* Task goal *
Return only the lines running from the top of the entries to the line with "none -> red tile E7:F7 level 1", inclusive, exactly as written.

-=-=-

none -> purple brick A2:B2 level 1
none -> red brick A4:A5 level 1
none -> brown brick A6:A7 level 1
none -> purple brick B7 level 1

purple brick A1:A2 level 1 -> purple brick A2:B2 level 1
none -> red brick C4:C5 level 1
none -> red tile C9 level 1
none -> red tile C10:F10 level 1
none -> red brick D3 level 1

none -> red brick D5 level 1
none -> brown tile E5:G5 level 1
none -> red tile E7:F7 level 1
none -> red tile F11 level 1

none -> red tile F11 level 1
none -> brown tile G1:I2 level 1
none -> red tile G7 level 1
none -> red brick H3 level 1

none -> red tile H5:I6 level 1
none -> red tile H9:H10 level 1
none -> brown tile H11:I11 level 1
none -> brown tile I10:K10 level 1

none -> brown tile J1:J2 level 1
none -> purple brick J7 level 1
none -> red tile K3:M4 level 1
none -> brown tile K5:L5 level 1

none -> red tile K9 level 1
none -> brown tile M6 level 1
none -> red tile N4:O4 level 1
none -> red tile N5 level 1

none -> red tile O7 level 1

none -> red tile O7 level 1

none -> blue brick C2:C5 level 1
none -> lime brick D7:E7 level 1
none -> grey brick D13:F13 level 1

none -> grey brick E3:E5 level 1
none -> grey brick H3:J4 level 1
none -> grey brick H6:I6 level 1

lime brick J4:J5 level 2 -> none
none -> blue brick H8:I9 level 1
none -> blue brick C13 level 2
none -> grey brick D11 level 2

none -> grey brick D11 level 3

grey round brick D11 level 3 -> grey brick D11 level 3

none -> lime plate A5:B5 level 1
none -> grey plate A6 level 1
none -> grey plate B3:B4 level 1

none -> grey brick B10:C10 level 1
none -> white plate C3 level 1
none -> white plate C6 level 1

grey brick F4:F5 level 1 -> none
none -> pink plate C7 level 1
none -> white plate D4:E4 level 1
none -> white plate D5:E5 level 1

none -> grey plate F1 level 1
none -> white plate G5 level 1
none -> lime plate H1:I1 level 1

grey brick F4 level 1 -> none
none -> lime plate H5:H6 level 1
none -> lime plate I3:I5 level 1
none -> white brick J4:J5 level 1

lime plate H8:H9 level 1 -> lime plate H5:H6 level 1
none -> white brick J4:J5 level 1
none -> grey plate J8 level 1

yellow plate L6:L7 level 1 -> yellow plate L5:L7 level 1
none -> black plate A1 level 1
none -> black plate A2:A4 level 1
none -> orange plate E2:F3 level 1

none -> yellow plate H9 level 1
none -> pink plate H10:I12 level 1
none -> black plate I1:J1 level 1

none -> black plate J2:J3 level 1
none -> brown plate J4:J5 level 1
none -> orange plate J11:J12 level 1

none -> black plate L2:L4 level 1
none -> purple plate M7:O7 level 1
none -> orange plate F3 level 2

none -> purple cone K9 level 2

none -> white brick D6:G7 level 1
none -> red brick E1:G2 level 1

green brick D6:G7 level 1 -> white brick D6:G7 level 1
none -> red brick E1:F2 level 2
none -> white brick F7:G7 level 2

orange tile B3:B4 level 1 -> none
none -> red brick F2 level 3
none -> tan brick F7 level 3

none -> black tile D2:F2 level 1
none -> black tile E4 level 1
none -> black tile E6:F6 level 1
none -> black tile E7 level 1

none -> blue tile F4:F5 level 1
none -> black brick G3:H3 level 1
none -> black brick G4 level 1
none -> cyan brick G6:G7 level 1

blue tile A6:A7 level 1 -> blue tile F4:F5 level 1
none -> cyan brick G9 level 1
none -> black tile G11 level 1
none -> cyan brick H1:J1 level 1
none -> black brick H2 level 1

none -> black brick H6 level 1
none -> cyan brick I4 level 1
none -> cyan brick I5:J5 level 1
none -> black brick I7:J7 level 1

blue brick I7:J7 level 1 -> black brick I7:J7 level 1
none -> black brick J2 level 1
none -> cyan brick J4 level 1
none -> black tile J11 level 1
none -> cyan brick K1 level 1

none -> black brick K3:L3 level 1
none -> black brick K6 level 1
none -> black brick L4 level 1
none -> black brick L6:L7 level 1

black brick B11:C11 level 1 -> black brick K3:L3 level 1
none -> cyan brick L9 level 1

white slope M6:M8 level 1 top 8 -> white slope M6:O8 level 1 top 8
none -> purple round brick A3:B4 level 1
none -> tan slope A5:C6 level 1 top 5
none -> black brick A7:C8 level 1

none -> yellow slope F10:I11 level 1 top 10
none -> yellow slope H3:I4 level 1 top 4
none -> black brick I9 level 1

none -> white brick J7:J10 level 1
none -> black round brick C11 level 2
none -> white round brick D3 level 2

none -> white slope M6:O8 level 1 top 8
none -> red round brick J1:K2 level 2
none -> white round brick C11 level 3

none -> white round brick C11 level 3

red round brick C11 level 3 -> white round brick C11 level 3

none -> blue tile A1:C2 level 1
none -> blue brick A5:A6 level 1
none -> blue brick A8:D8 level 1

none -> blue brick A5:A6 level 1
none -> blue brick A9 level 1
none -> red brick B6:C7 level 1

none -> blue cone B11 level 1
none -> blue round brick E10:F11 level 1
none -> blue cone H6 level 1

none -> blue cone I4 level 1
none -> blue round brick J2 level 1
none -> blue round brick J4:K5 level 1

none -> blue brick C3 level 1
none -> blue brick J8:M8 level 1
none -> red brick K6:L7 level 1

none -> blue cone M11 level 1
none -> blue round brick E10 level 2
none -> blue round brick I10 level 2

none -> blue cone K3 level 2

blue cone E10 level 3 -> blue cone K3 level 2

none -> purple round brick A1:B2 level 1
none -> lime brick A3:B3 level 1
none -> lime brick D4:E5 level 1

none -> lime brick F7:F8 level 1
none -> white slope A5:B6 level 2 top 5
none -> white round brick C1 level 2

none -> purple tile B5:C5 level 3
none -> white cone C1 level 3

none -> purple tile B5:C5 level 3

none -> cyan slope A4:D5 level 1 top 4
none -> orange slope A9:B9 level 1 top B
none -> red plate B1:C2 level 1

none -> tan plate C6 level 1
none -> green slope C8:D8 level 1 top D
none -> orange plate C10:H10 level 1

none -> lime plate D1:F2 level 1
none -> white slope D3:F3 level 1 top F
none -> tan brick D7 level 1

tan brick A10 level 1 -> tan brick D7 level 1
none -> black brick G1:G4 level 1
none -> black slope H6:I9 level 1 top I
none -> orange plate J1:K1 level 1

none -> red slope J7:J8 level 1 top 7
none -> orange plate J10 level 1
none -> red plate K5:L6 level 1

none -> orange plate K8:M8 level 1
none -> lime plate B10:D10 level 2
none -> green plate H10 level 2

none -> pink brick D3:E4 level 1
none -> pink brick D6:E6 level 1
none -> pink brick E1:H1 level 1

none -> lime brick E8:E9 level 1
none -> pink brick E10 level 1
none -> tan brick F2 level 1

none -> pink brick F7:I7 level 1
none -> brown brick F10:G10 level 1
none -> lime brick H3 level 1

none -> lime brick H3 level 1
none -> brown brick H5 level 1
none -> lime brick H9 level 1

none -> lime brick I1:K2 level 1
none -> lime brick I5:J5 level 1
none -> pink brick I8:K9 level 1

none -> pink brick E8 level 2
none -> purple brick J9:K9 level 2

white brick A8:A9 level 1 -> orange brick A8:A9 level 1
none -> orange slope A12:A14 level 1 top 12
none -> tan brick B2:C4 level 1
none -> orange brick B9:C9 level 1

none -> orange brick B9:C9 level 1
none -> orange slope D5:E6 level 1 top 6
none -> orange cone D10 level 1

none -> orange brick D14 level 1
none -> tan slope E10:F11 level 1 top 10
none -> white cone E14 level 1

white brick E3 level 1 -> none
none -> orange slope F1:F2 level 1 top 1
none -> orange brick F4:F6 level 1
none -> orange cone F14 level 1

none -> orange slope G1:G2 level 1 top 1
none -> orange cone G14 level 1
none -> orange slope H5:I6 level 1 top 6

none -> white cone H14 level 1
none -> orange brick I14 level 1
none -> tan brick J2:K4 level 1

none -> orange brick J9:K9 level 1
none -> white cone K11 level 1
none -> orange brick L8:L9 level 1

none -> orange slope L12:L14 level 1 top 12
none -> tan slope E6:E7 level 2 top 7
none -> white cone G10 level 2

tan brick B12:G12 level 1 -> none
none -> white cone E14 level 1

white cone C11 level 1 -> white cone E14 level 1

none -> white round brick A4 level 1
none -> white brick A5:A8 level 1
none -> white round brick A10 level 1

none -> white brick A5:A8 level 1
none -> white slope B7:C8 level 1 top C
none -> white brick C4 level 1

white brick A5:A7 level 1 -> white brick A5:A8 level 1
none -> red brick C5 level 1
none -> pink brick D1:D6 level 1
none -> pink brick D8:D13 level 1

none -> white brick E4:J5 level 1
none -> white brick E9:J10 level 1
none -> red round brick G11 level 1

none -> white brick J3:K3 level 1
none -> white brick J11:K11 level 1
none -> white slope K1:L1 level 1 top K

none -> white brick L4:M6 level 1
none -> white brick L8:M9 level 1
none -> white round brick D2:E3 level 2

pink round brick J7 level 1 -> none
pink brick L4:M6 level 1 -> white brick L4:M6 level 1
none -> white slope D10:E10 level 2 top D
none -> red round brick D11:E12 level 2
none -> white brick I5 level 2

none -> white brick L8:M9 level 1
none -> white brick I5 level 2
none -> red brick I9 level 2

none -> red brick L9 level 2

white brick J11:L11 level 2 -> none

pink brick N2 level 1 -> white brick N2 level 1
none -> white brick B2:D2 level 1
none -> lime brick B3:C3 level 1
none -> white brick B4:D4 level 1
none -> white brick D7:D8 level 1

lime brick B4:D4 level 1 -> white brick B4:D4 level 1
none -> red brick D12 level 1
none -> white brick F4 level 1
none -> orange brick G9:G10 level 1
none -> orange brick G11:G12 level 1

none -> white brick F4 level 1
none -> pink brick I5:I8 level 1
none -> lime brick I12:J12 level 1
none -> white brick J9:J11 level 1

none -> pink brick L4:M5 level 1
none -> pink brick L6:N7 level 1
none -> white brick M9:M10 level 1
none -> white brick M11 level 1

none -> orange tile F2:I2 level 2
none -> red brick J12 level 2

-=-=-

* Output for this task *
none -> purple brick A2:B2 level 1
none -> red brick A4:A5 level 1
none -> brown brick A6:A7 level 1
none -> purple brick B7 level 1

purple brick A1:A2 level 1 -> purple brick A2:B2 level 1
none -> red brick C4:C5 level 1
none -> red tile C9 level 1
none -> red tile C10:F10 level 1
none -> red brick D3 level 1

none -> red brick D5 level 1
none -> brown tile E5:G5 level 1
none -> red tile E7:F7 level 1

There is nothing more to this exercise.